:: Prompt ::
In the entries below, which lines run from the one with "DIGITS3 pin DIO: A0 -> TX" through the one with "TOF2 pin SDA: D4 -> TX"? Repeat exactly those, both included, and no pictures.

:: Extracted material ::

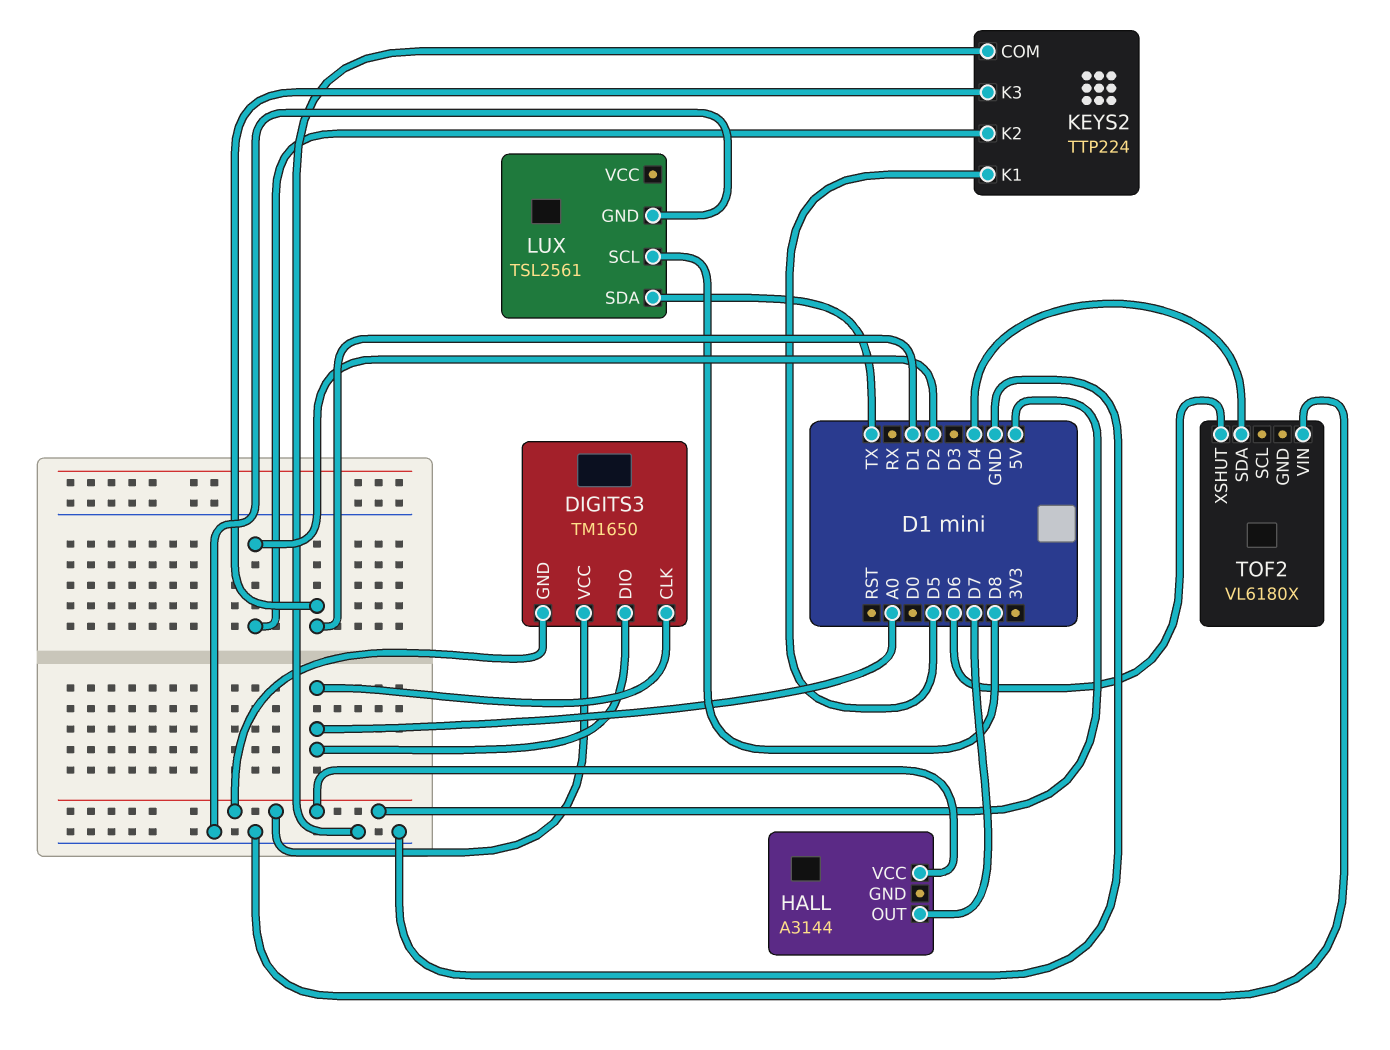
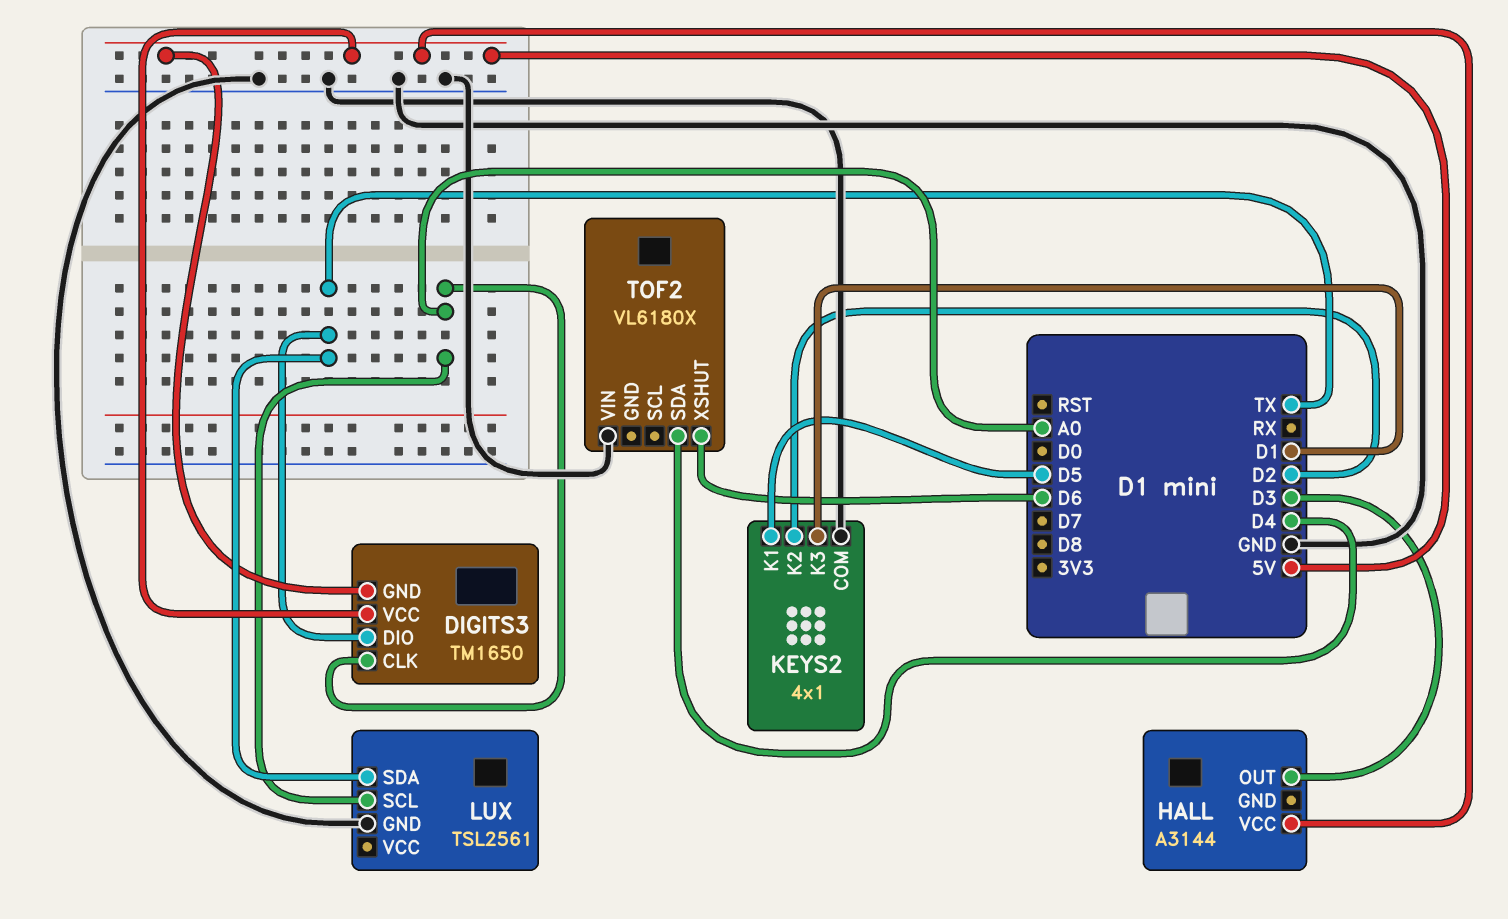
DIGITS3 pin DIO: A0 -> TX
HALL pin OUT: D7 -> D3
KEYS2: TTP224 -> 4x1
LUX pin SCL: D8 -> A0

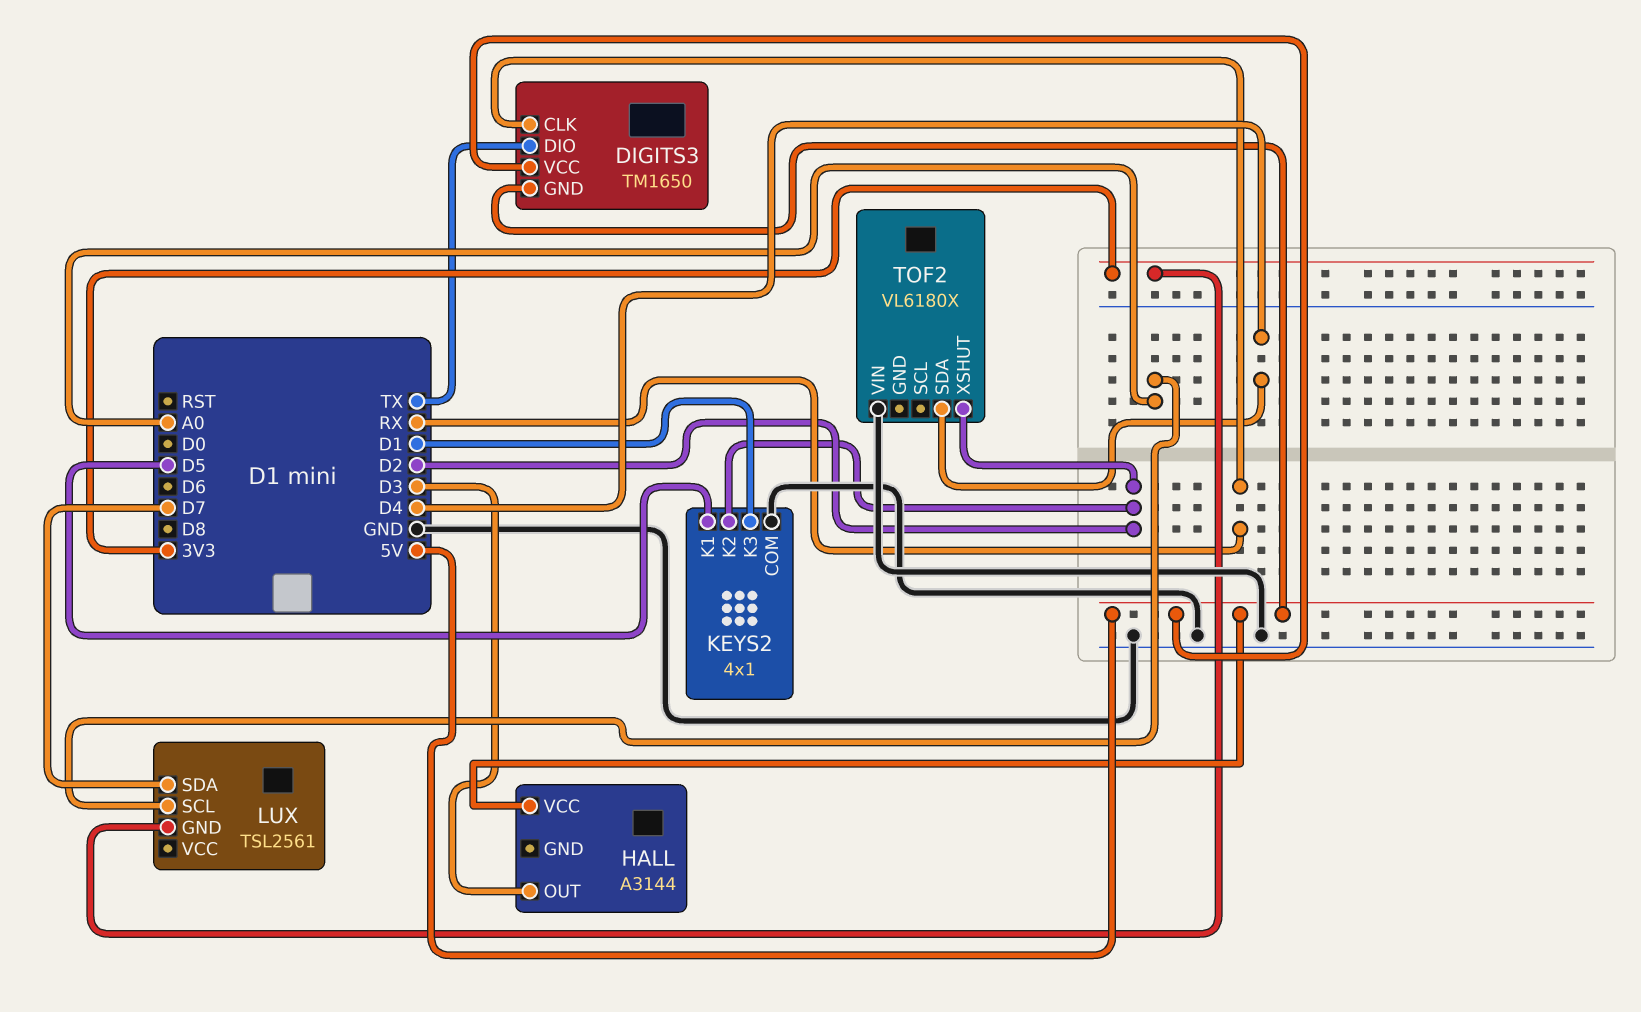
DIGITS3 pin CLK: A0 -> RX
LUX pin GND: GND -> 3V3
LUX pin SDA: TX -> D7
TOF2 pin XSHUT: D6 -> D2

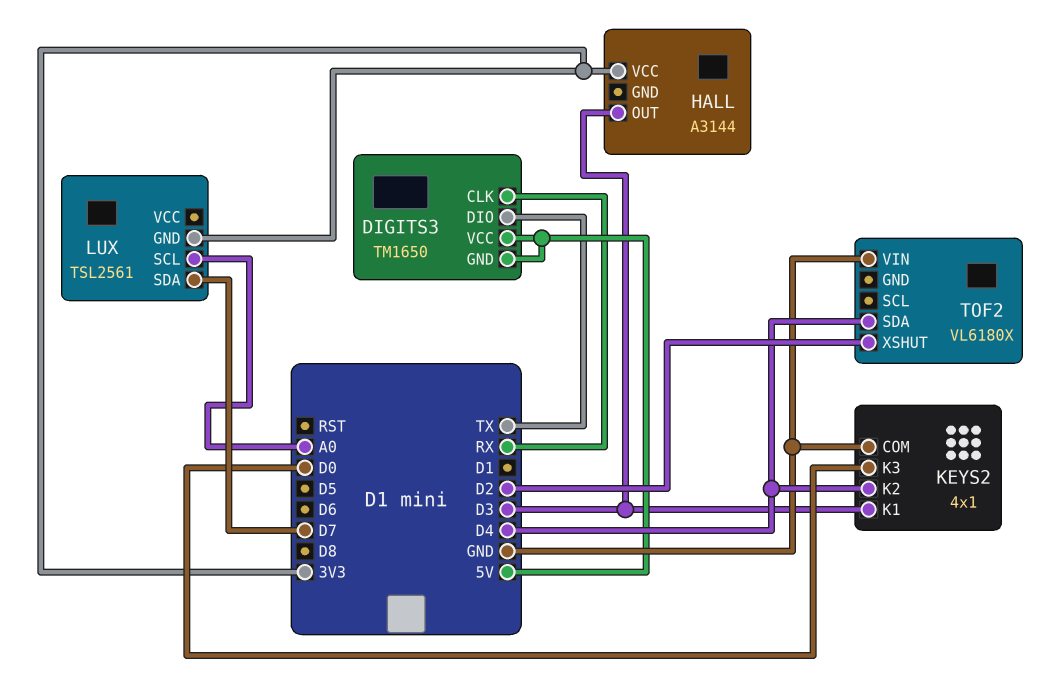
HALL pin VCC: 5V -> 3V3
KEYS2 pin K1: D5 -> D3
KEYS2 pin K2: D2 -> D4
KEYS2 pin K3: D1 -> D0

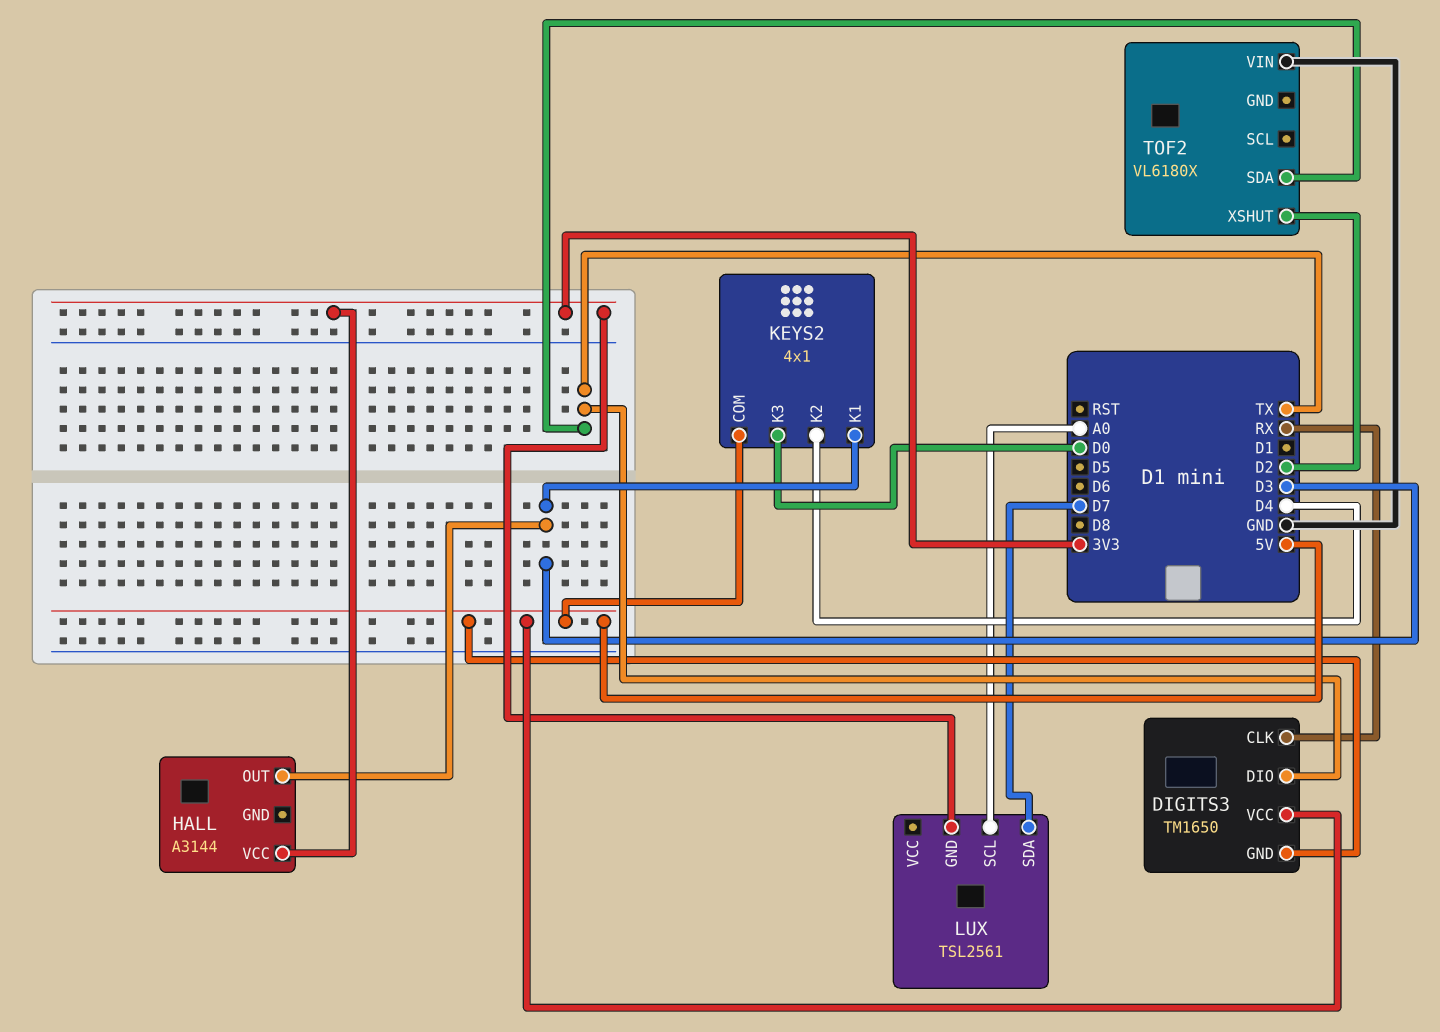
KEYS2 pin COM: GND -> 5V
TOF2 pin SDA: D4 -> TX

==

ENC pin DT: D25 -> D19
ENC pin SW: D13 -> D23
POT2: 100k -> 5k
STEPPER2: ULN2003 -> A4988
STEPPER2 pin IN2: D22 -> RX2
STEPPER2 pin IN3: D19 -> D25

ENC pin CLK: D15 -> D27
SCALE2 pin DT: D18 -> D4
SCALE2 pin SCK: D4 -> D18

:: Answer to the problem ::
DIGITS3 pin DIO: A0 -> TX
HALL pin OUT: D7 -> D3
KEYS2: TTP224 -> 4x1
LUX pin SCL: D8 -> A0

DIGITS3 pin CLK: A0 -> RX
LUX pin GND: GND -> 3V3
LUX pin SDA: TX -> D7
TOF2 pin XSHUT: D6 -> D2

HALL pin VCC: 5V -> 3V3
KEYS2 pin K1: D5 -> D3
KEYS2 pin K2: D2 -> D4
KEYS2 pin K3: D1 -> D0

KEYS2 pin COM: GND -> 5V
TOF2 pin SDA: D4 -> TX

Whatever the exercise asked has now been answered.